[WHAT YOU NEED TO DO] How many lines in the records below contain "camera"? Reply with the number only.

□ □ □

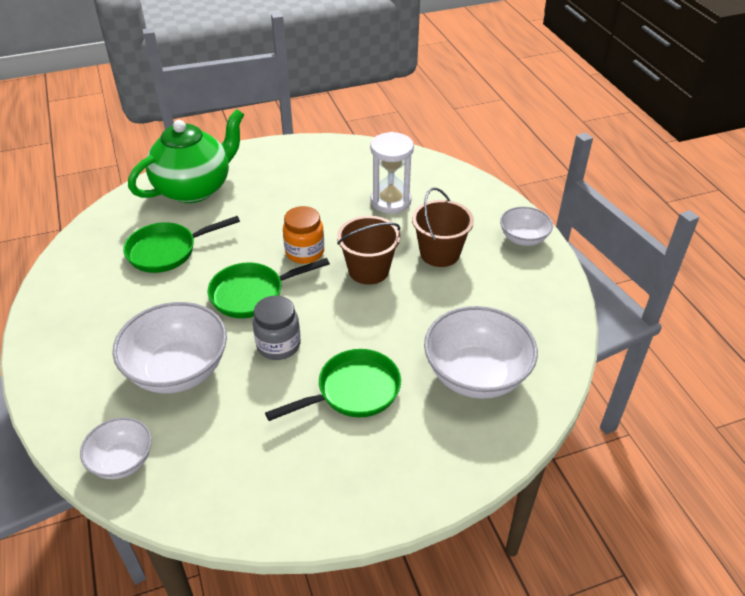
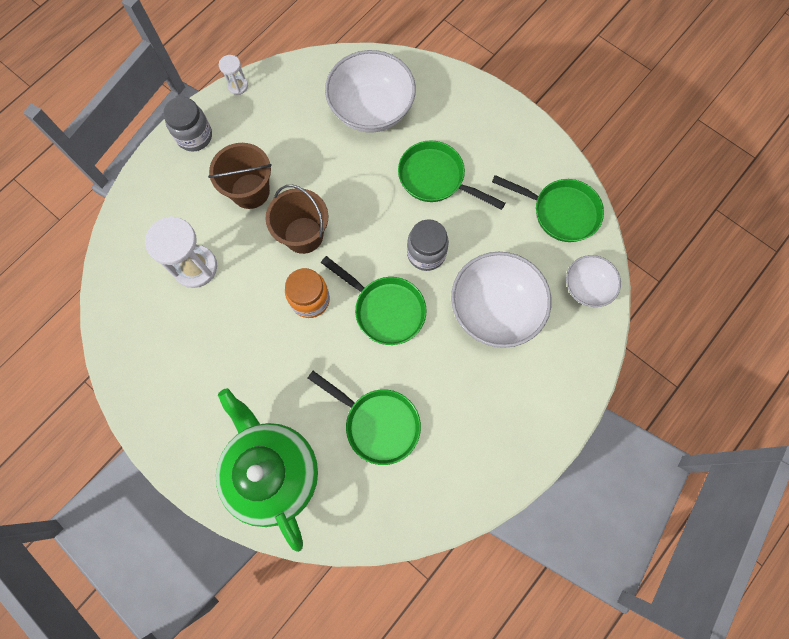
camera: 120 degrees left, 30 degrees up
green teapot [128,109,244,203] -> green teapot turned 45 degrees clockwise [216,388,318,552]
white bowl [500,207,553,246] -> grey jar [163,97,212,152]
none -> white hourglass [219,55,248,95]
none -> green pan [492,175,604,242]

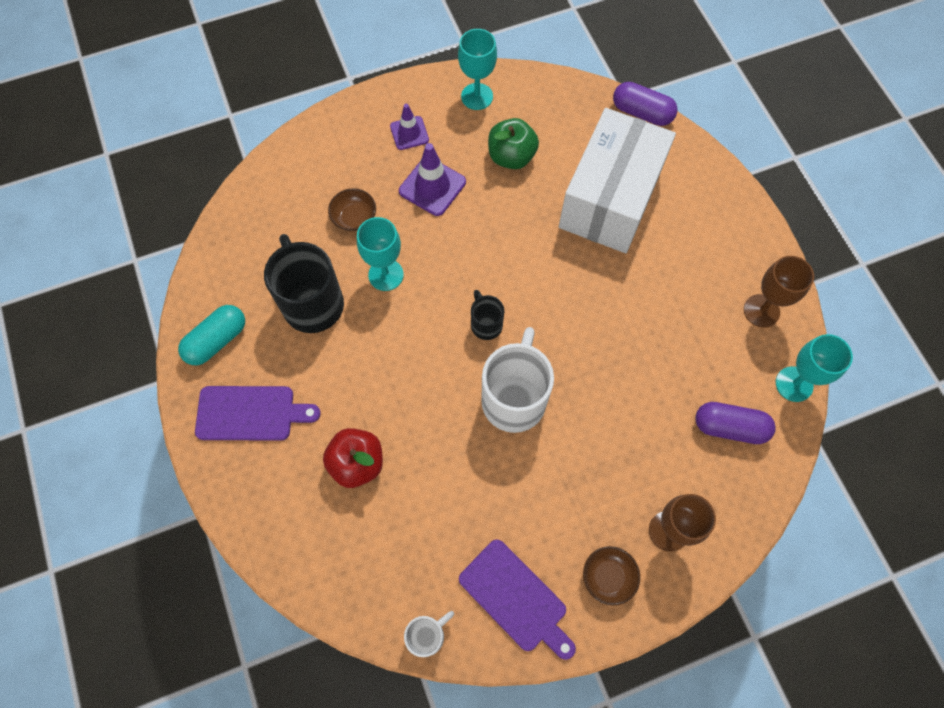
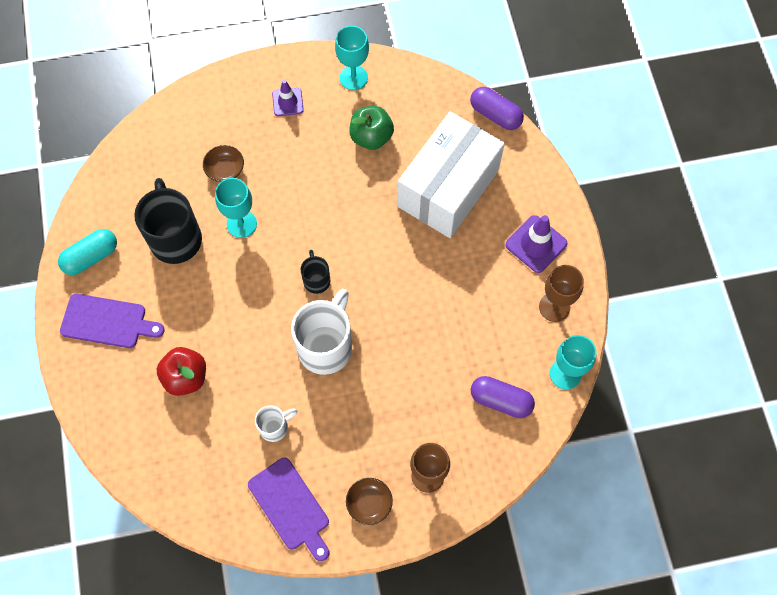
camera: 10 degrees right, 0 degrees up
purple traffic cone [399,143,466,216] -> purple traffic cone moved to [506,215,567,273]
white mug [404,611,454,657] -> white mug moved to [255,405,297,442]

□ □ □

[SOLVED PROBLEM] 2